- _INSTRUCTIONS FOR THE TASK_
The result should be an exact copy of the data, free of pictures.

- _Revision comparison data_
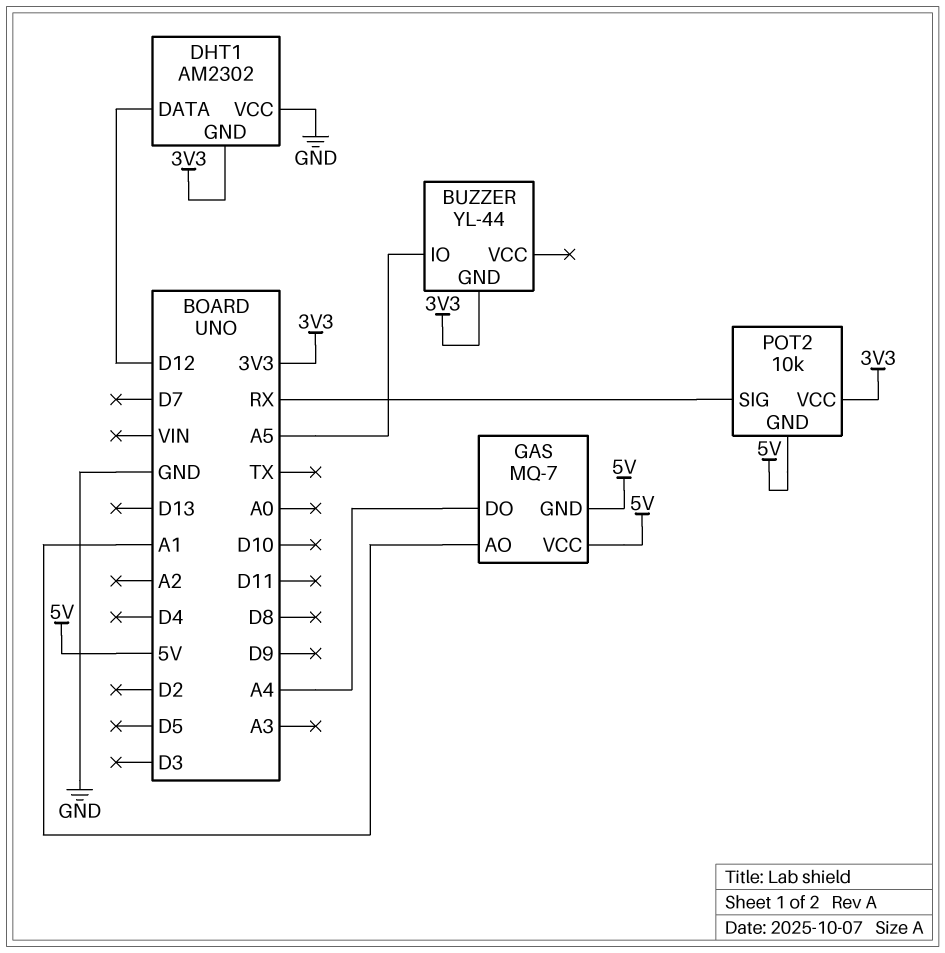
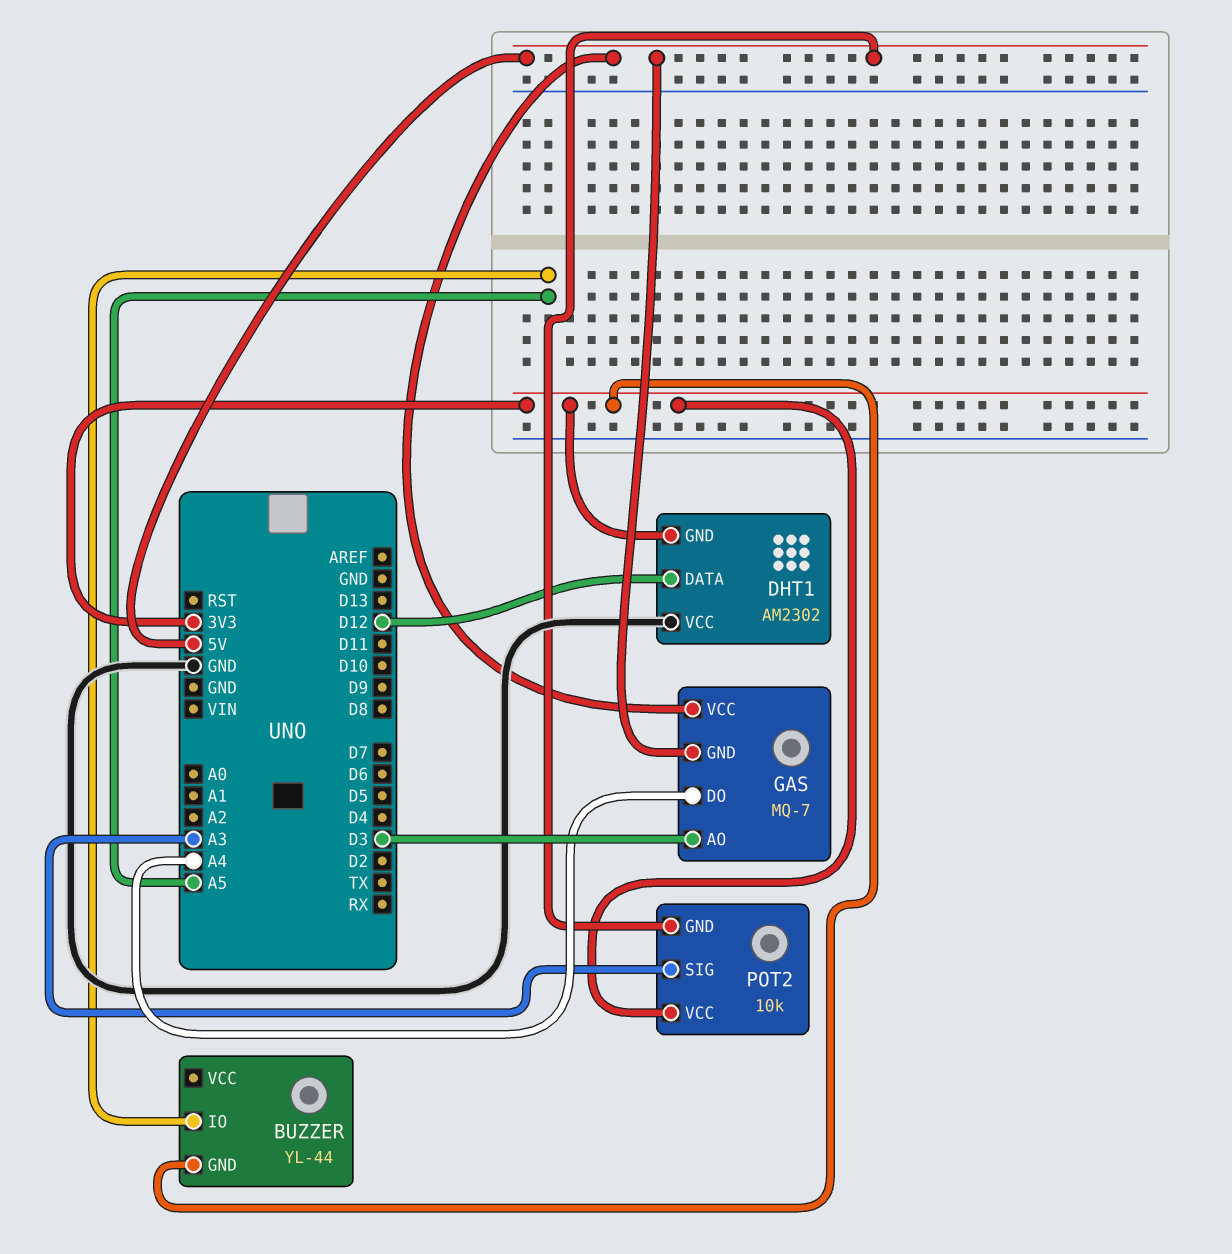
GAS pin AO: A1 -> D3
POT2 pin SIG: RX -> A3

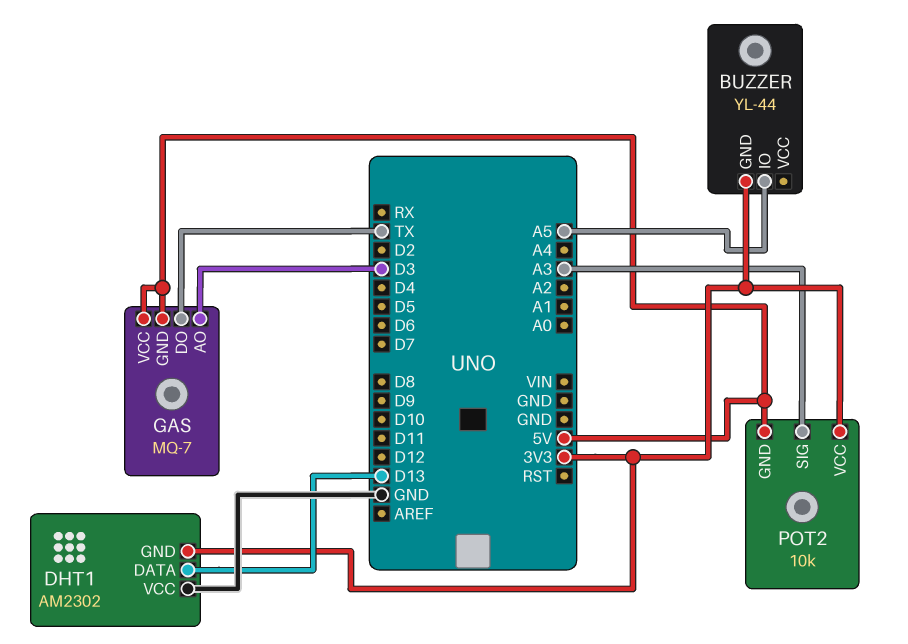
DHT1 pin DATA: D12 -> D13
GAS pin DO: A4 -> TX

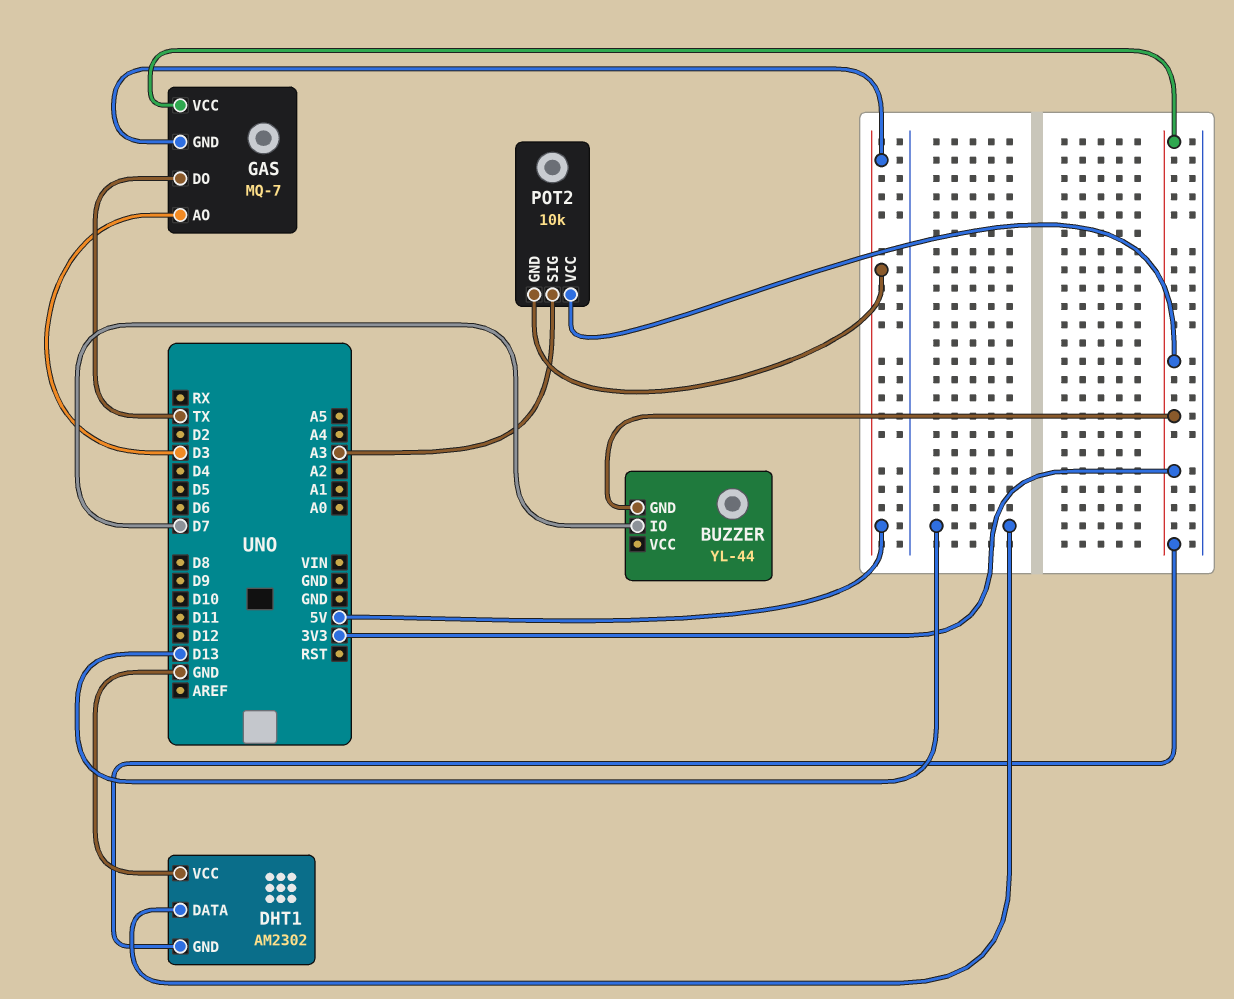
BUZZER pin IO: A5 -> D7
GAS pin VCC: 5V -> 3V3

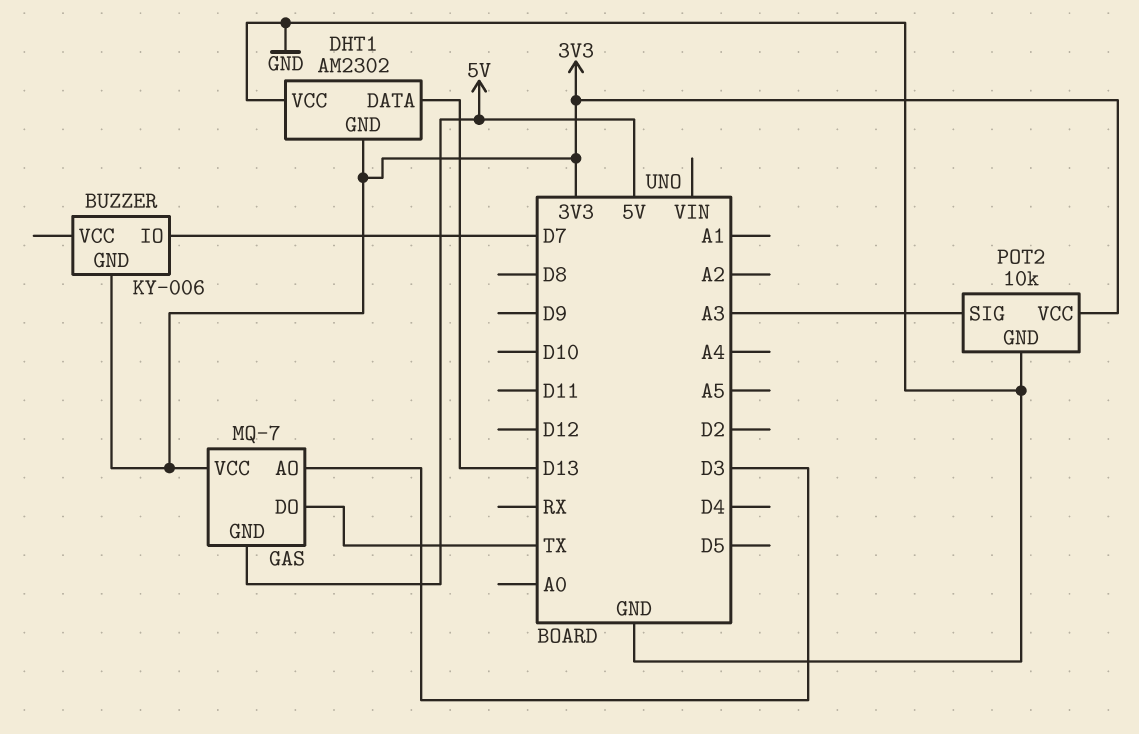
BUZZER: YL-44 -> KY-006
POT2 pin GND: 5V -> GND

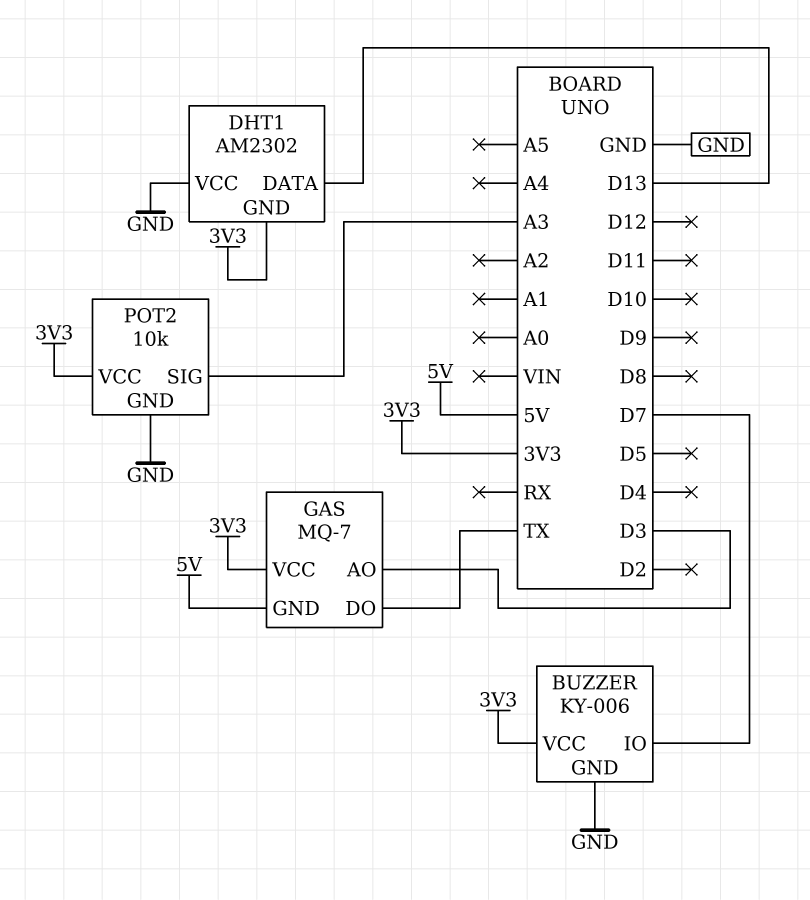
BUZZER pin GND: 3V3 -> GND
BUZZER pin VCC: none -> 3V3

- _OUTPUT BELOW_
GAS pin AO: A1 -> D3
POT2 pin SIG: RX -> A3

DHT1 pin DATA: D12 -> D13
GAS pin DO: A4 -> TX

BUZZER pin IO: A5 -> D7
GAS pin VCC: 5V -> 3V3

BUZZER: YL-44 -> KY-006
POT2 pin GND: 5V -> GND

BUZZER pin GND: 3V3 -> GND
BUZZER pin VCC: none -> 3V3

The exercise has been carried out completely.